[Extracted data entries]
::::::::::

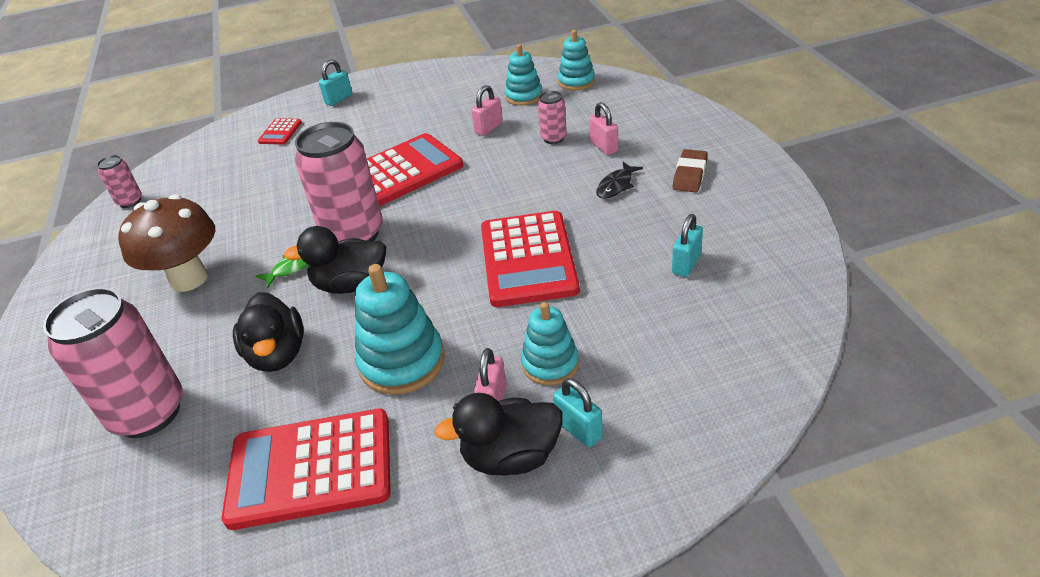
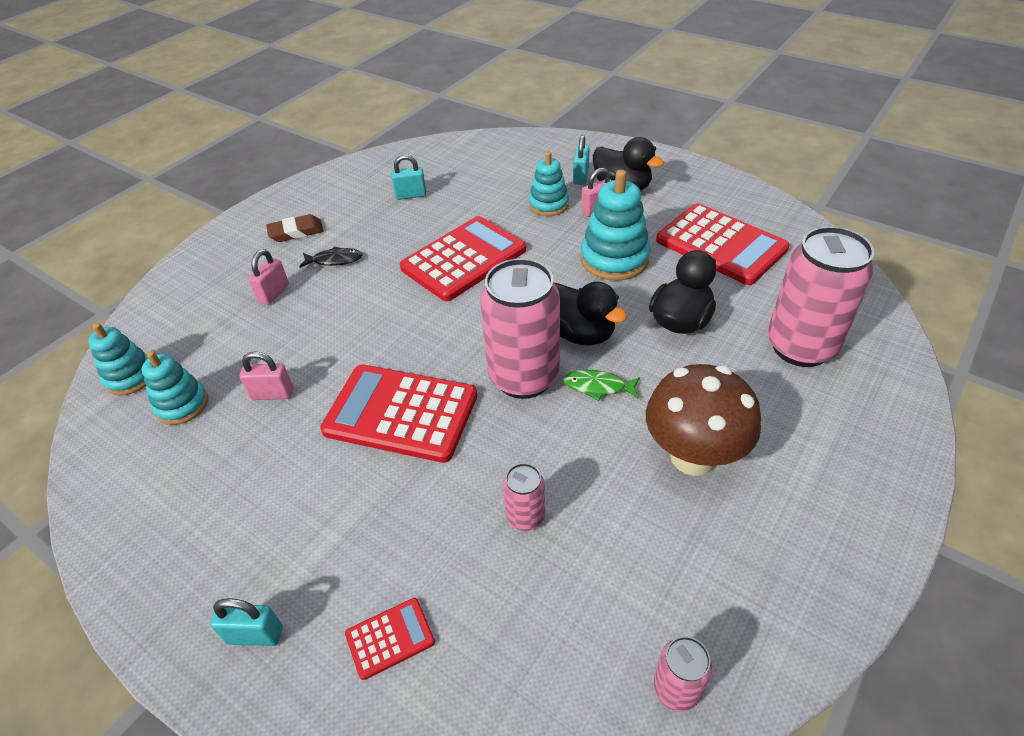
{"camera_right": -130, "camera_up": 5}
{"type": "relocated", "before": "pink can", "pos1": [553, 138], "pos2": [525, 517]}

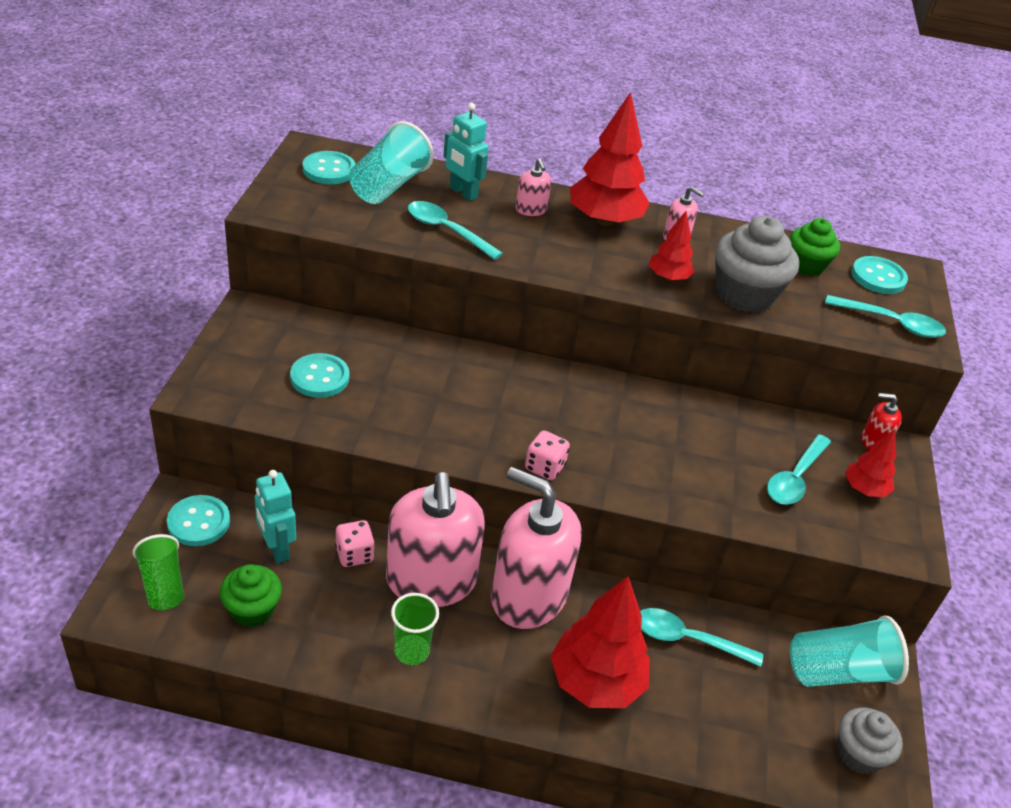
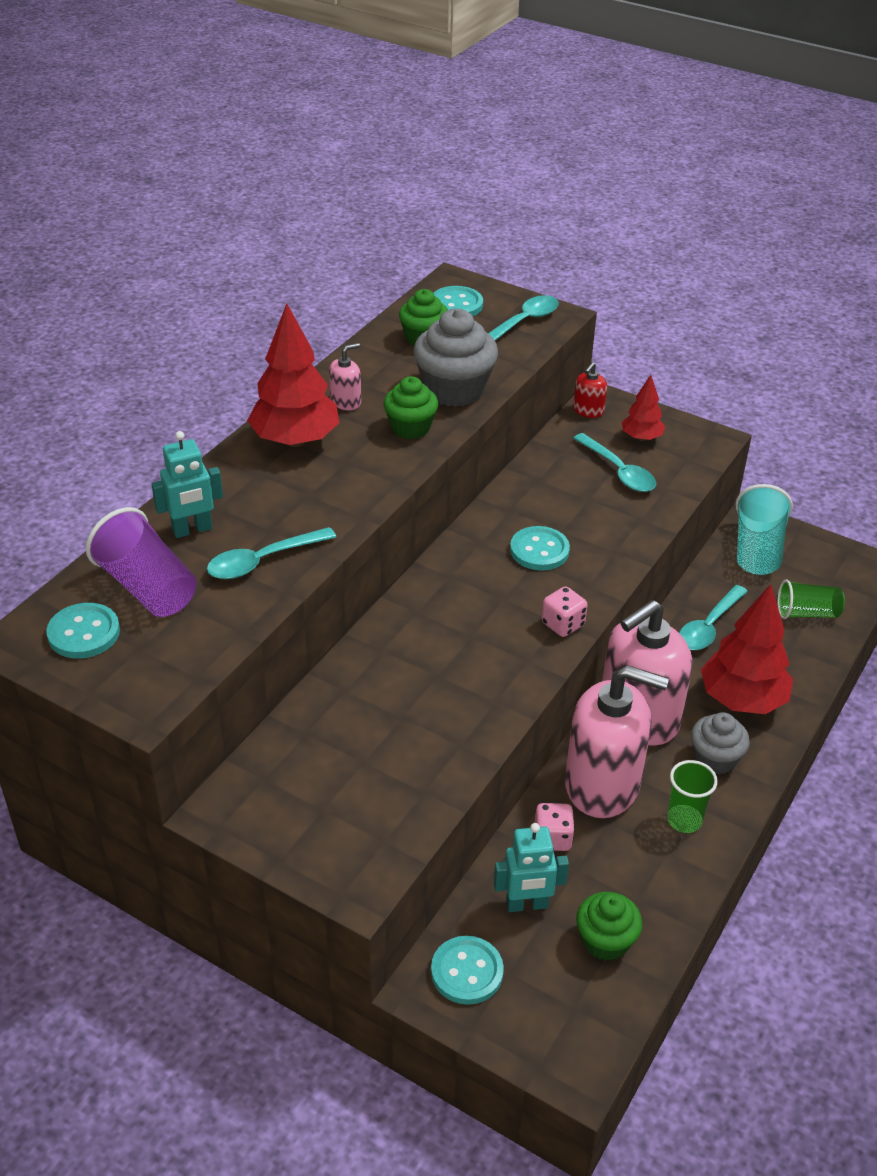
{"camera_right": -65, "camera_up": 0}
{"type": "relocated", "before": "green cup", "pos1": [163, 584], "pos2": [806, 613]}
{"type": "relocated", "before": "turquoise button", "pos1": [320, 377], "pos2": [539, 550]}
{"type": "colour", "before": "turquoise cup", "after": "purple cup", "pos1": [389, 186], "pos2": [147, 587]}
{"type": "missing", "before": "pink soap dispenser", "pos1": [531, 210]}
{"type": "exchanged", "before": "red tree", "after": "green cupcake", "pos1": [668, 278], "pos2": [410, 428]}
{"type": "relocated", "before": "grey cupcake", "pos1": [858, 754], "pos2": [715, 759]}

::::::::::

WORK REQUEST
Transcribe all of the lines above exactly as given. The pictures stay out.

ANSWER TO THIS TASK
{"camera_right": -130, "camera_up": 5}
{"type": "relocated", "before": "pink can", "pos1": [553, 138], "pos2": [525, 517]}

{"camera_right": -65, "camera_up": 0}
{"type": "relocated", "before": "green cup", "pos1": [163, 584], "pos2": [806, 613]}
{"type": "relocated", "before": "turquoise button", "pos1": [320, 377], "pos2": [539, 550]}
{"type": "colour", "before": "turquoise cup", "after": "purple cup", "pos1": [389, 186], "pos2": [147, 587]}
{"type": "missing", "before": "pink soap dispenser", "pos1": [531, 210]}
{"type": "exchanged", "before": "red tree", "after": "green cupcake", "pos1": [668, 278], "pos2": [410, 428]}
{"type": "relocated", "before": "grey cupcake", "pos1": [858, 754], "pos2": [715, 759]}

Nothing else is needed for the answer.